— Exercise directions —
Rename every "white plastic radiator" in the items below to "white plastic heater" and reproduce all of them with nothing else altered. Leave the pictures out of your version.

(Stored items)
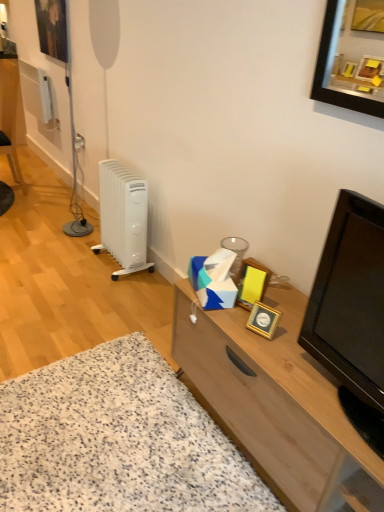
Question: Does wooden cabinet at center have a smaller size compared to white plastic radiator at left?

Choices:
 (A) no
 (B) yes

Answer: (A)

Question: Considering the relative positions of wooden cabinet at center and white plastic radiator at left in the image provided, is wooden cabinet at center to the right of white plastic radiator at left from the viewer's perspective?

Choices:
 (A) no
 (B) yes

Answer: (B)

Question: Can you confirm if wooden cabinet at center is wider than white plastic radiator at left?

Choices:
 (A) yes
 (B) no

Answer: (A)

Question: Is wooden cabinet at center beside white plastic radiator at left?

Choices:
 (A) yes
 (B) no

Answer: (B)

Question: From a real-world perspective, is wooden cabinet at center on white plastic radiator at left?

Choices:
 (A) no
 (B) yes

Answer: (A)

Question: From a real-world perspective, is matte black picture frame at upper left, marked as the 1th picture frame in a left-to-right arrangement, physically located above or below gold metallic picture frame at center-right, arranged as the third picture frame when viewed from the left?

Choices:
 (A) above
 (B) below

Answer: (A)

Question: Does point (52, 3) appear closer or farther from the camera than point (261, 313)?

Choices:
 (A) farther
 (B) closer

Answer: (A)

Question: Visually, is matte black picture frame at upper left, the first picture frame when ordered from back to front, positioned to the left or to the right of gold metallic picture frame at center-right, which ranks as the 1th picture frame in bottom-to-top order?

Choices:
 (A) right
 (B) left

Answer: (B)

Question: Based on their sizes in the image, would you say matte black picture frame at upper left, marked as the 1th picture frame in a left-to-right arrangement, is bigger or smaller than gold metallic picture frame at center-right, the 1th picture frame viewed from the front?

Choices:
 (A) big
 (B) small

Answer: (A)

Question: From a real-world perspective, is gold metallic picture frame at center-right, which ranks as the 1th picture frame in bottom-to-top order, above or below wooden cabinet at lower right?

Choices:
 (A) above
 (B) below

Answer: (A)

Question: From their relative heights in the image, would you say gold metallic picture frame at center-right, which ranks as the 1th picture frame in bottom-to-top order, is taller or shorter than wooden cabinet at lower right?

Choices:
 (A) tall
 (B) short

Answer: (A)

Question: Choose the correct answer: Is gold metallic picture frame at center-right, marked as the third picture frame in a back-to-front arrangement, inside wooden cabinet at lower right or outside it?

Choices:
 (A) inside
 (B) outside

Answer: (B)

Question: In the image, is gold metallic picture frame at center-right, the 1th picture frame viewed from the right, positioned in front of or behind wooden cabinet at lower right?

Choices:
 (A) behind
 (B) front

Answer: (A)

Question: Considering the positions of point (216, 433) and point (259, 290), is point (216, 433) closer or farther from the camera than point (259, 290)?

Choices:
 (A) farther
 (B) closer

Answer: (A)

Question: Relative to gold metallic picture frame at center-right, the second picture frame when ordered from right to left, is wooden cabinet at lower right in front or behind?

Choices:
 (A) behind
 (B) front

Answer: (B)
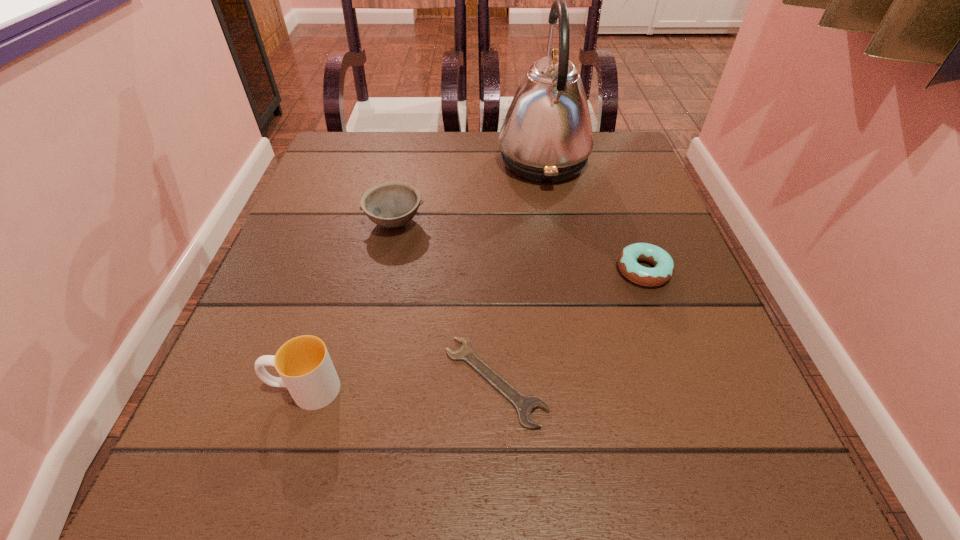
Identify the location of the farthest object. (546, 137).

Locate an element on the screen. the tallest object is located at coordinates [x=546, y=137].

The height and width of the screenshot is (540, 960). Identify the location of the fourth shortest object. (304, 365).

Image resolution: width=960 pixels, height=540 pixels. Identify the location of bowl. point(392,204).

Where is `the second farthest object`? This screenshot has height=540, width=960. the second farthest object is located at coordinates (392, 204).

Where is `doughnut`? The image size is (960, 540). doughnut is located at coordinates (664, 268).

Where is `the second shortest object`? the second shortest object is located at coordinates (664, 268).

Locate an element on the screen. Image resolution: width=960 pixels, height=540 pixels. wrench is located at coordinates (524, 405).

I want to click on vacant point located 0.340m from the spout of the tallest object, so click(x=357, y=162).

You are a GUI agent. You are given a task and a screenshot of the screen. Output one action in this format:
    pyautogui.click(x=<x>, y=<y>)
    Task: Click on the free location located 0.320m from the spout of the tallest object
    The width and height of the screenshot is (960, 540).
    Given the screenshot: What is the action you would take?
    pyautogui.click(x=365, y=162)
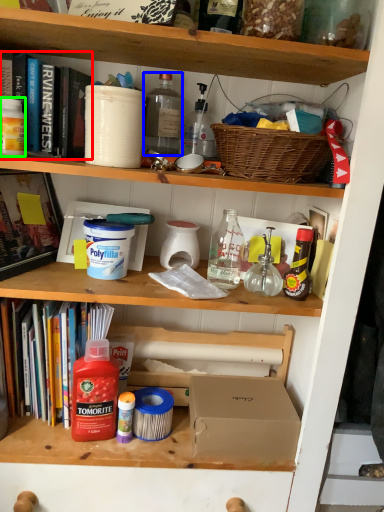
Question: Based on their relative distances, which object is farther from book (highlighted by a red box)? Choose from bottle (highlighted by a blue box) and bucket (highlighted by a green box).

Choices:
 (A) bottle
 (B) bucket

Answer: (A)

— Response to this task —
Question: Does wooden cabinet at center have a smaller size compared to white plastic heater at left?

Choices:
 (A) no
 (B) yes

Answer: (A)

Question: Considering the relative positions of wooden cabinet at center and white plastic heater at left in the image provided, is wooden cabinet at center to the right of white plastic heater at left from the viewer's perspective?

Choices:
 (A) no
 (B) yes

Answer: (B)

Question: Can you confirm if wooden cabinet at center is wider than white plastic heater at left?

Choices:
 (A) yes
 (B) no

Answer: (A)

Question: Is wooden cabinet at center beside white plastic heater at left?

Choices:
 (A) yes
 (B) no

Answer: (B)

Question: From a real-world perspective, is wooden cabinet at center on white plastic heater at left?

Choices:
 (A) no
 (B) yes

Answer: (A)

Question: From a real-world perspective, is matte black picture frame at upper left, marked as the 1th picture frame in a left-to-right arrangement, physically located above or below gold metallic picture frame at center-right, arranged as the third picture frame when viewed from the left?

Choices:
 (A) above
 (B) below

Answer: (A)

Question: Does point (52, 3) appear closer or farther from the camera than point (261, 313)?

Choices:
 (A) farther
 (B) closer

Answer: (A)

Question: Visually, is matte black picture frame at upper left, the first picture frame when ordered from back to front, positioned to the left or to the right of gold metallic picture frame at center-right, which ranks as the 1th picture frame in bottom-to-top order?

Choices:
 (A) right
 (B) left

Answer: (B)

Question: Based on their sizes in the image, would you say matte black picture frame at upper left, marked as the 1th picture frame in a left-to-right arrangement, is bigger or smaller than gold metallic picture frame at center-right, the 1th picture frame viewed from the front?

Choices:
 (A) big
 (B) small

Answer: (A)

Question: From a real-world perspective, is gold metallic picture frame at center-right, which ranks as the 1th picture frame in bottom-to-top order, above or below wooden cabinet at lower right?

Choices:
 (A) above
 (B) below

Answer: (A)

Question: From their relative heights in the image, would you say gold metallic picture frame at center-right, which ranks as the 1th picture frame in bottom-to-top order, is taller or shorter than wooden cabinet at lower right?

Choices:
 (A) tall
 (B) short

Answer: (A)

Question: Choose the correct answer: Is gold metallic picture frame at center-right, marked as the third picture frame in a back-to-front arrangement, inside wooden cabinet at lower right or outside it?

Choices:
 (A) inside
 (B) outside

Answer: (B)

Question: In the image, is gold metallic picture frame at center-right, the 1th picture frame viewed from the right, positioned in front of or behind wooden cabinet at lower right?

Choices:
 (A) behind
 (B) front

Answer: (A)

Question: Considering the positions of point (216, 433) and point (259, 290), is point (216, 433) closer or farther from the camera than point (259, 290)?

Choices:
 (A) farther
 (B) closer

Answer: (A)

Question: Relative to gold metallic picture frame at center-right, the second picture frame when ordered from right to left, is wooden cabinet at lower right in front or behind?

Choices:
 (A) behind
 (B) front

Answer: (B)
Identify the location of the farthest object. (546, 137).

Locate an element on the screen. the tallest object is located at coordinates [x=546, y=137].

The height and width of the screenshot is (540, 960). Identify the location of the fourth shortest object. (304, 365).

Image resolution: width=960 pixels, height=540 pixels. Identify the location of bowl. point(392,204).

Where is `the second farthest object`? This screenshot has height=540, width=960. the second farthest object is located at coordinates (392, 204).

Where is `doughnut`? The image size is (960, 540). doughnut is located at coordinates (664, 268).

Where is `the second shortest object`? the second shortest object is located at coordinates (664, 268).

Locate an element on the screen. Image resolution: width=960 pixels, height=540 pixels. wrench is located at coordinates (524, 405).

I want to click on vacant point located 0.340m from the spout of the tallest object, so click(x=357, y=162).

You are a GUI agent. You are given a task and a screenshot of the screen. Output one action in this format:
    pyautogui.click(x=<x>, y=<y>)
    Task: Click on the free location located 0.320m from the spout of the tallest object
    The width and height of the screenshot is (960, 540).
    Given the screenshot: What is the action you would take?
    pyautogui.click(x=365, y=162)
Question: Based on their relative distances, which object is farther from book (highlighted by a red box)? Choose from bottle (highlighted by a blue box) and bucket (highlighted by a green box).

Choices:
 (A) bottle
 (B) bucket

Answer: (A)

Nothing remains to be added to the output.